Segment Open

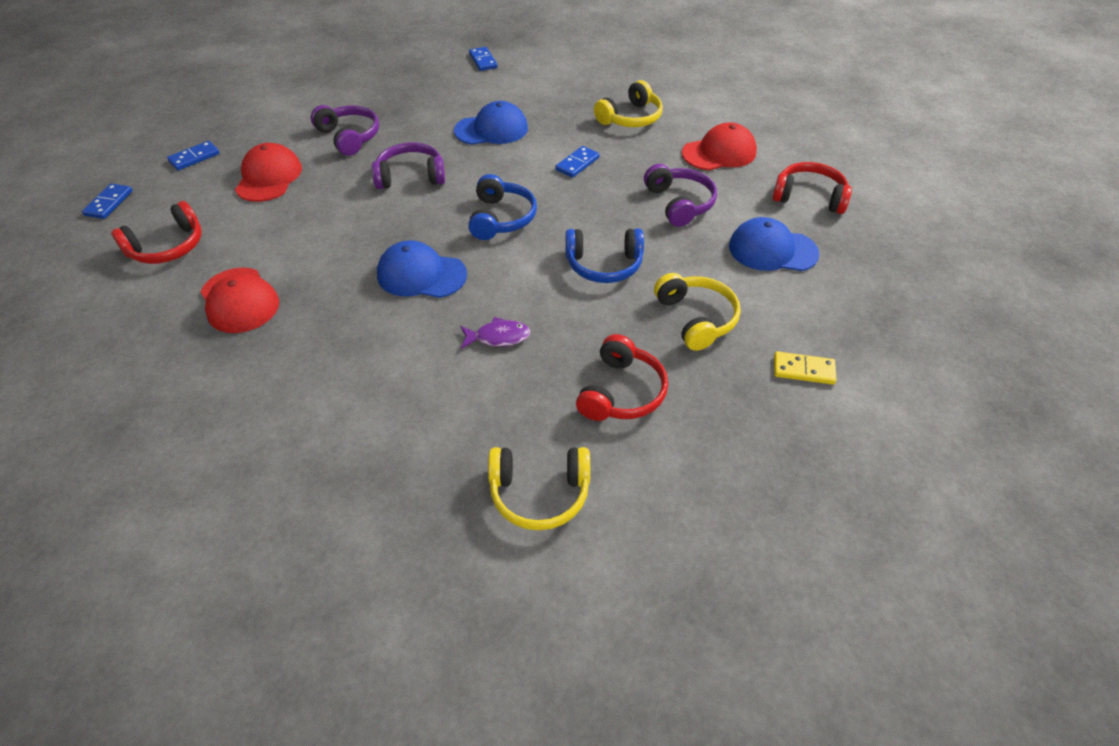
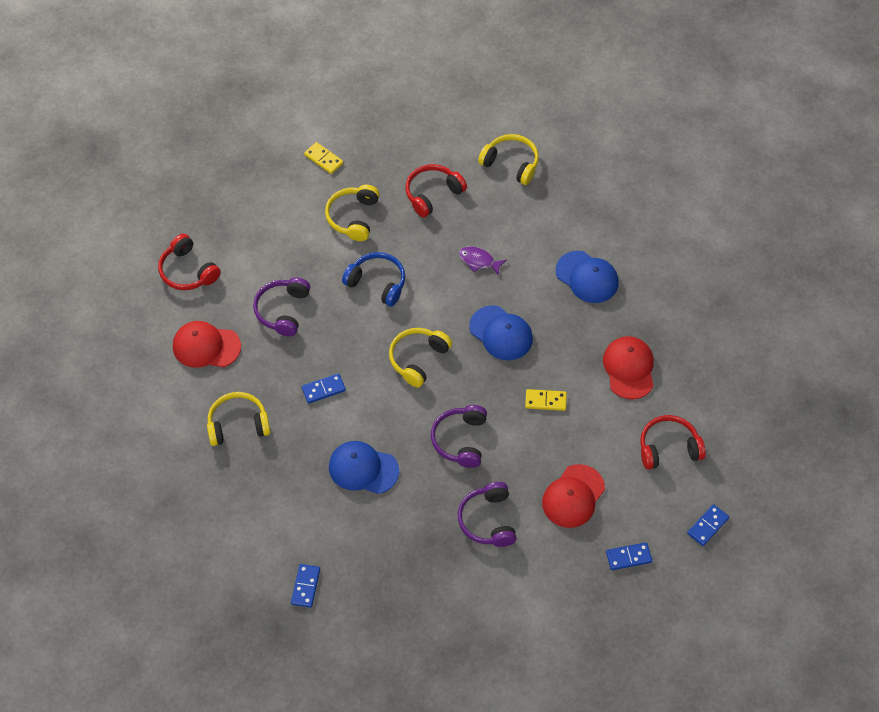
camera: 150 degrees left, 10 degrees up
(333, 235) = (545, 401): none -> yellow domino
(411, 176) = (460, 440): purple headphones -> purple headphones turned 75 degrees clockwise
(501, 218) = (418, 359): blue headphones -> yellow headphones
(772, 250) = (259, 241): blue cap -> blue cap (587, 277)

Segment Closed

• **REQUIRED ACTION**
Take the listing above and retype it exactly. Its pictures are to be omitted.

• **REPLY**
camera: 150 degrees left, 10 degrees up
(333, 235) = (545, 401): none -> yellow domino
(411, 176) = (460, 440): purple headphones -> purple headphones turned 75 degrees clockwise
(501, 218) = (418, 359): blue headphones -> yellow headphones
(772, 250) = (259, 241): blue cap -> blue cap (587, 277)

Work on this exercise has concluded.